### Exercise
In the entries below, how many lines hold the string "none"? Answer with the number only.

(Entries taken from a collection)
=== Begin Enclosure ===
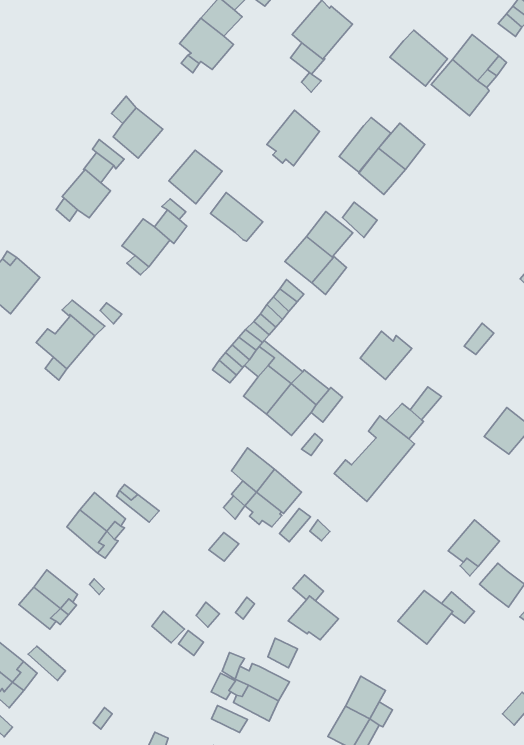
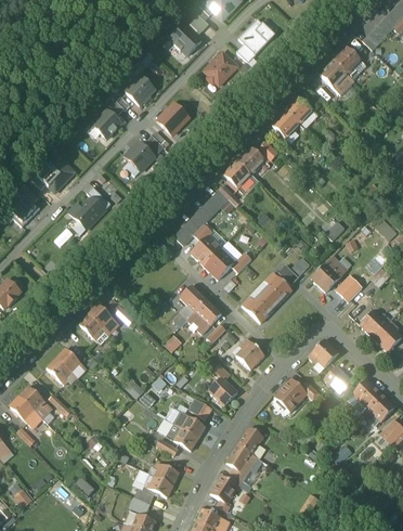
building: [390,30,447,86] -> none
building: [267,110,320,166] -> [205,51,237,85]
building: [339,117,391,172] -> none
building: [210,192,263,241] -> none
building: [360,331,412,379] -> [312,262,343,292]
building: none -> [236,337,265,368]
=== End Enclosure ===
### Exercise response
4